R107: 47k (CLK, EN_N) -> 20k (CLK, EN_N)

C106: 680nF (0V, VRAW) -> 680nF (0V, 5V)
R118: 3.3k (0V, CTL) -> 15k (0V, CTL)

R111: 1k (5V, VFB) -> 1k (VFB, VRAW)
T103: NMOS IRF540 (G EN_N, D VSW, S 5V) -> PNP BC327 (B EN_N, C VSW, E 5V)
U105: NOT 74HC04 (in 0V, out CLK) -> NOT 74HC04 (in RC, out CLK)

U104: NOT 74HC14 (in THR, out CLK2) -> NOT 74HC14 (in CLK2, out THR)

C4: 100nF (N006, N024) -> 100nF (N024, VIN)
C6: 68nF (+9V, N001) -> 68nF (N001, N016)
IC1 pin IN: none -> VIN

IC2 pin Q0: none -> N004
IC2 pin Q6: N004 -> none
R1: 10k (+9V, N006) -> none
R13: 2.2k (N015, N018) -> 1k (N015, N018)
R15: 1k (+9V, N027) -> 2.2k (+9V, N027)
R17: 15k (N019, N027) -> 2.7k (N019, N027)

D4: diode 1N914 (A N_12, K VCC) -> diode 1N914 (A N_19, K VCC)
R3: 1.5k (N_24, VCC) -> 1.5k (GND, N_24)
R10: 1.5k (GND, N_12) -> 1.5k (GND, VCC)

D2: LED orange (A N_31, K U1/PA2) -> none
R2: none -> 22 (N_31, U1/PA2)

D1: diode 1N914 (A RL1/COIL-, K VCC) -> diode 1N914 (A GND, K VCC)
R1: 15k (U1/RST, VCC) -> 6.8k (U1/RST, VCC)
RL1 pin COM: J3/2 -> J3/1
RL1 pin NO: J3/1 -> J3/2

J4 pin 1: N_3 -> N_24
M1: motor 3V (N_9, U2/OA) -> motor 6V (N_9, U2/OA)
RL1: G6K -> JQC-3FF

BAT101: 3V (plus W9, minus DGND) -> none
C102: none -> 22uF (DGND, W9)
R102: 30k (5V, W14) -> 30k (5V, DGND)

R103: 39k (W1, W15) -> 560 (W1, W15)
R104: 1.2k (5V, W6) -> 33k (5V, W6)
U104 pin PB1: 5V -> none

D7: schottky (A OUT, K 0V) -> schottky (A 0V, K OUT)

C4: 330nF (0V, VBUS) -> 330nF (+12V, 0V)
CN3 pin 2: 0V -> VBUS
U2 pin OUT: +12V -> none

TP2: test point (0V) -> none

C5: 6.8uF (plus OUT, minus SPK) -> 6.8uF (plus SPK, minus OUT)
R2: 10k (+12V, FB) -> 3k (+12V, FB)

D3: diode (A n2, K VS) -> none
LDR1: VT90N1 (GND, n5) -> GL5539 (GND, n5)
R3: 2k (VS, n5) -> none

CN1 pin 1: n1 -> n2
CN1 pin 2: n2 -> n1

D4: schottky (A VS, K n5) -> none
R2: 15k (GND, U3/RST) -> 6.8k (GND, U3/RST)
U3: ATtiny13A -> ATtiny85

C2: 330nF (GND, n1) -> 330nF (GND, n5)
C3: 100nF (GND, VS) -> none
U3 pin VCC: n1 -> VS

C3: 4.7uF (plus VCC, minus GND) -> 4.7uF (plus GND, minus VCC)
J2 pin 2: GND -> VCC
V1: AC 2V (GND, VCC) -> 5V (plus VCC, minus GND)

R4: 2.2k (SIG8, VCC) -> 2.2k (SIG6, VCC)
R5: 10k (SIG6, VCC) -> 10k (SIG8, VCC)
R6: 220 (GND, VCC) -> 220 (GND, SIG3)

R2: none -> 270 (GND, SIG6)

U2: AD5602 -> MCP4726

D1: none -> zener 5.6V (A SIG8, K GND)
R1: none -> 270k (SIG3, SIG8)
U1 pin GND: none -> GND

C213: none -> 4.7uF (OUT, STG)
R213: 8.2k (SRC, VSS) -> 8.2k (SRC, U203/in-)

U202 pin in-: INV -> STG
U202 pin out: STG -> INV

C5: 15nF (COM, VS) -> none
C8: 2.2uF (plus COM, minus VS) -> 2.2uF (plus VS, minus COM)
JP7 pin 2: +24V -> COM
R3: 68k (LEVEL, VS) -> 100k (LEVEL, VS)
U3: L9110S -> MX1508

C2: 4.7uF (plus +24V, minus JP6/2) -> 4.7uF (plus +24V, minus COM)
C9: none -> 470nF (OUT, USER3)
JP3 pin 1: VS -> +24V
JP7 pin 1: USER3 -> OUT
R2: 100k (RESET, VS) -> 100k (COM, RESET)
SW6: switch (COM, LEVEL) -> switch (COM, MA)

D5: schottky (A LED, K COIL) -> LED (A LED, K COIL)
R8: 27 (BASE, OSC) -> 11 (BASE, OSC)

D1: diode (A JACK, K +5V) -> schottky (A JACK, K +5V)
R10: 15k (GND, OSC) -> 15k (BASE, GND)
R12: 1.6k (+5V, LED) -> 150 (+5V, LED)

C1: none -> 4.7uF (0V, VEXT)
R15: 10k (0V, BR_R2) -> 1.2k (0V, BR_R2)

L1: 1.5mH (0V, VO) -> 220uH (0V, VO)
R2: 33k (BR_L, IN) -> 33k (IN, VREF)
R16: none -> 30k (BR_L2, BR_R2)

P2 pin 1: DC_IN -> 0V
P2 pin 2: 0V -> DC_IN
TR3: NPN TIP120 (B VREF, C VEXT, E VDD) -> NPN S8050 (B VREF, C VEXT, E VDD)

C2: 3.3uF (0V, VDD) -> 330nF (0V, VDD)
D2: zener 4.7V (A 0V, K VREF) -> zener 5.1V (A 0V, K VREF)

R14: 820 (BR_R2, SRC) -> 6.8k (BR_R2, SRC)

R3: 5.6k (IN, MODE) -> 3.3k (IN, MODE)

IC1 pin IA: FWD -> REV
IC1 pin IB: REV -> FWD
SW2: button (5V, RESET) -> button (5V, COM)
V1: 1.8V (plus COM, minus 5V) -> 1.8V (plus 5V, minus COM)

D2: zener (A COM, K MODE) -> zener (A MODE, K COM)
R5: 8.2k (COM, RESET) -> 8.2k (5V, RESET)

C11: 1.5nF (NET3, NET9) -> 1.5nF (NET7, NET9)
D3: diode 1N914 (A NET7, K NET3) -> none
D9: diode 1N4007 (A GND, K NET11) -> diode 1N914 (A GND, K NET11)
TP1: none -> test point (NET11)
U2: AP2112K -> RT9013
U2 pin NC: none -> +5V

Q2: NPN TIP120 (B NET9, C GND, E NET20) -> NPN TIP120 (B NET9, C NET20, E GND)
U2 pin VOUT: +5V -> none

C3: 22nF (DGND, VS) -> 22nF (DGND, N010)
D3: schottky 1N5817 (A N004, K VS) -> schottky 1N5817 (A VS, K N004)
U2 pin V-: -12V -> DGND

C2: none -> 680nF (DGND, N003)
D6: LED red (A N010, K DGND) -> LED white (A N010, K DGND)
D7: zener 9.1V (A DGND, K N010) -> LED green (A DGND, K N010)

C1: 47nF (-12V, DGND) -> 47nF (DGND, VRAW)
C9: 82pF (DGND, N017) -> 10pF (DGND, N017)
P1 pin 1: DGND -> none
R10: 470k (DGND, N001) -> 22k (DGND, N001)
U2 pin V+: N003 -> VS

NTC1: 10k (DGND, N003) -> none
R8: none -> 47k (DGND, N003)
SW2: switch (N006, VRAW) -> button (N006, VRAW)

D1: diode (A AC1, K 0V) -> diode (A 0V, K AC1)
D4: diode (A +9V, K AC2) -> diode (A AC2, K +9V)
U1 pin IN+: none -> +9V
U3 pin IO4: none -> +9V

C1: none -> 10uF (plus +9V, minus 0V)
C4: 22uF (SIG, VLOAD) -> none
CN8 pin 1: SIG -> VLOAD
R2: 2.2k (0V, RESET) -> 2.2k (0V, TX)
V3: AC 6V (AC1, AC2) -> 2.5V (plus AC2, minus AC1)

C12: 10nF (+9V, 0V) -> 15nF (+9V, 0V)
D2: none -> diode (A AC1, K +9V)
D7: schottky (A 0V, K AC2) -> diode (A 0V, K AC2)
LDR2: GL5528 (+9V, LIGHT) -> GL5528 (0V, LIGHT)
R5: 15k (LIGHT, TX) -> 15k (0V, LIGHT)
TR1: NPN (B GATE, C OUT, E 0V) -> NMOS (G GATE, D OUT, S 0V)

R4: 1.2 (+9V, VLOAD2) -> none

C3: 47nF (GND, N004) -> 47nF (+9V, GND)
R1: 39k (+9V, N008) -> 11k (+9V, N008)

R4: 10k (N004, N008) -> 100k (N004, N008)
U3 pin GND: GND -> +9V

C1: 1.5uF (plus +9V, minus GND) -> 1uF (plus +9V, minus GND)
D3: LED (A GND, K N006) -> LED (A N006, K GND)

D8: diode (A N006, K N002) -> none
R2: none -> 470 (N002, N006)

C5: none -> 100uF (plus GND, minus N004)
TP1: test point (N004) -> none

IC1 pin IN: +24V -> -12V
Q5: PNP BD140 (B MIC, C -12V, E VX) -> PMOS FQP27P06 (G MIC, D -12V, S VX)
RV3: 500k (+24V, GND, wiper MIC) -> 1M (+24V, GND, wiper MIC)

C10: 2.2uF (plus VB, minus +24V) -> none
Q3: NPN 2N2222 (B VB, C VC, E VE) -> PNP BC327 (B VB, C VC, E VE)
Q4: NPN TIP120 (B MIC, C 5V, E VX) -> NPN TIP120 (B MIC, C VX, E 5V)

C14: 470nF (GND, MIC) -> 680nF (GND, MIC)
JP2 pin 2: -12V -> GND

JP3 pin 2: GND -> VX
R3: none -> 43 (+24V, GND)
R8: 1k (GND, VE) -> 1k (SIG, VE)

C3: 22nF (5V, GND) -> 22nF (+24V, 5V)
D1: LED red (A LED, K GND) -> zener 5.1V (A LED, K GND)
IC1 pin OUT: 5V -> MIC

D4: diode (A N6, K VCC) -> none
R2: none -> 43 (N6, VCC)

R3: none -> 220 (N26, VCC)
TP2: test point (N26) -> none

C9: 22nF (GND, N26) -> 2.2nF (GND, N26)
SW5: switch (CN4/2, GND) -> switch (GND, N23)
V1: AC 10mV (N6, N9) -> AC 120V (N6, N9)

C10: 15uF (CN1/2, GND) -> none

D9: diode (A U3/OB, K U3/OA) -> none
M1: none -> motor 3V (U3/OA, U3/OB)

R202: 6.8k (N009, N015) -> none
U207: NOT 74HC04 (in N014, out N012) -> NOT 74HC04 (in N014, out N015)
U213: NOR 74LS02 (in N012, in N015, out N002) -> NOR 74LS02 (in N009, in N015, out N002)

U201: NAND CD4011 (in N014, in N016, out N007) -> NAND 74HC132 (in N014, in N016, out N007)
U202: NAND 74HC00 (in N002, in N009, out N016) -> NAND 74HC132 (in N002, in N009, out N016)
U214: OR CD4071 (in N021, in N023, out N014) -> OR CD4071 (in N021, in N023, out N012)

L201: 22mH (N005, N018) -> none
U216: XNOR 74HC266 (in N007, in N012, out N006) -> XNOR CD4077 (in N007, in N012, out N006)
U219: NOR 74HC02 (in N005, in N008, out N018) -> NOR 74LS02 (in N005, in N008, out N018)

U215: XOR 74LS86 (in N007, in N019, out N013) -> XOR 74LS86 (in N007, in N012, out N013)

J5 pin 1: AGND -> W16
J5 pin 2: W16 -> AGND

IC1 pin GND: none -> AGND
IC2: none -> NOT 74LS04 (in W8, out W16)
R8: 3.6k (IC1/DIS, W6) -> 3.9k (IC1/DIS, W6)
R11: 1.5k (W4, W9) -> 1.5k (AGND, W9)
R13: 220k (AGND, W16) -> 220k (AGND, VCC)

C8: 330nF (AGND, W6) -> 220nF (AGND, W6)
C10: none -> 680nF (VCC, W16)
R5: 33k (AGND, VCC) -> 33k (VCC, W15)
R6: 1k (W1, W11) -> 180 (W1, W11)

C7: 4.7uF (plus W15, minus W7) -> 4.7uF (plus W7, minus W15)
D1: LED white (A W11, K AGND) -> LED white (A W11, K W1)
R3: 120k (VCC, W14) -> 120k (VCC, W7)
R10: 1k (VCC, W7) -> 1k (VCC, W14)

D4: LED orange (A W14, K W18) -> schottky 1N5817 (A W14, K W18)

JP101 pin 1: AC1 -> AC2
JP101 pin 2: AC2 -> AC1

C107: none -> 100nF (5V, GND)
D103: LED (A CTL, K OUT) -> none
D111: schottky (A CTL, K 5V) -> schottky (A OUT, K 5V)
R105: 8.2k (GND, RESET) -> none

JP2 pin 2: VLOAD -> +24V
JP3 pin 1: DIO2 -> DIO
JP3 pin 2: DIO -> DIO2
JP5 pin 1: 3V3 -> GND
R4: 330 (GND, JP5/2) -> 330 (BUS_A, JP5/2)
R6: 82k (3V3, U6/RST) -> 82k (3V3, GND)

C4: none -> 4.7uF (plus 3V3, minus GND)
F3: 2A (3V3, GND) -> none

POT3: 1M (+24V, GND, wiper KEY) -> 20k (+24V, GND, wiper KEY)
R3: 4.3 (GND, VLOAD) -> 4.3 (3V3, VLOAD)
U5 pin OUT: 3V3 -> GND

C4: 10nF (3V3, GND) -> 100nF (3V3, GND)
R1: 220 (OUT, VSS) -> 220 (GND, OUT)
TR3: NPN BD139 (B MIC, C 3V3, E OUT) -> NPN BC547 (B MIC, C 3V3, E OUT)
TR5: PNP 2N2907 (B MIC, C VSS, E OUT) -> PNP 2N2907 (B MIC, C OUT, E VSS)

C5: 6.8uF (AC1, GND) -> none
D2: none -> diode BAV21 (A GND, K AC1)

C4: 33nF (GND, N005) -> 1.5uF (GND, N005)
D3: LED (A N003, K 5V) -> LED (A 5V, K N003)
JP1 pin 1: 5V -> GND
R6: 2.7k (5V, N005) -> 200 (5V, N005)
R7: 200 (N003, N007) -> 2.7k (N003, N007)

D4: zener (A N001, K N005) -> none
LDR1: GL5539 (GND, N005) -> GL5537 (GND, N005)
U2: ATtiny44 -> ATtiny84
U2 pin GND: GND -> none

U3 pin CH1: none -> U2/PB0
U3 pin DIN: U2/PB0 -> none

=-=-=

== WHAT IS BEING ASKED ==
Set down, exactly as they appear, the lines above from the first one to the line that holds "BAT101: 3V (plus W9, minus DGND) -> none", both included, please, and no others.

== EXERCISE ANSWER ==
R107: 47k (CLK, EN_N) -> 20k (CLK, EN_N)

C106: 680nF (0V, VRAW) -> 680nF (0V, 5V)
R118: 3.3k (0V, CTL) -> 15k (0V, CTL)

R111: 1k (5V, VFB) -> 1k (VFB, VRAW)
T103: NMOS IRF540 (G EN_N, D VSW, S 5V) -> PNP BC327 (B EN_N, C VSW, E 5V)
U105: NOT 74HC04 (in 0V, out CLK) -> NOT 74HC04 (in RC, out CLK)

U104: NOT 74HC14 (in THR, out CLK2) -> NOT 74HC14 (in CLK2, out THR)

C4: 100nF (N006, N024) -> 100nF (N024, VIN)
C6: 68nF (+9V, N001) -> 68nF (N001, N016)
IC1 pin IN: none -> VIN

IC2 pin Q0: none -> N004
IC2 pin Q6: N004 -> none
R1: 10k (+9V, N006) -> none
R13: 2.2k (N015, N018) -> 1k (N015, N018)
R15: 1k (+9V, N027) -> 2.2k (+9V, N027)
R17: 15k (N019, N027) -> 2.7k (N019, N027)

D4: diode 1N914 (A N_12, K VCC) -> diode 1N914 (A N_19, K VCC)
R3: 1.5k (N_24, VCC) -> 1.5k (GND, N_24)
R10: 1.5k (GND, N_12) -> 1.5k (GND, VCC)

D2: LED orange (A N_31, K U1/PA2) -> none
R2: none -> 22 (N_31, U1/PA2)

D1: diode 1N914 (A RL1/COIL-, K VCC) -> diode 1N914 (A GND, K VCC)
R1: 15k (U1/RST, VCC) -> 6.8k (U1/RST, VCC)
RL1 pin COM: J3/2 -> J3/1
RL1 pin NO: J3/1 -> J3/2

J4 pin 1: N_3 -> N_24
M1: motor 3V (N_9, U2/OA) -> motor 6V (N_9, U2/OA)
RL1: G6K -> JQC-3FF

BAT101: 3V (plus W9, minus DGND) -> none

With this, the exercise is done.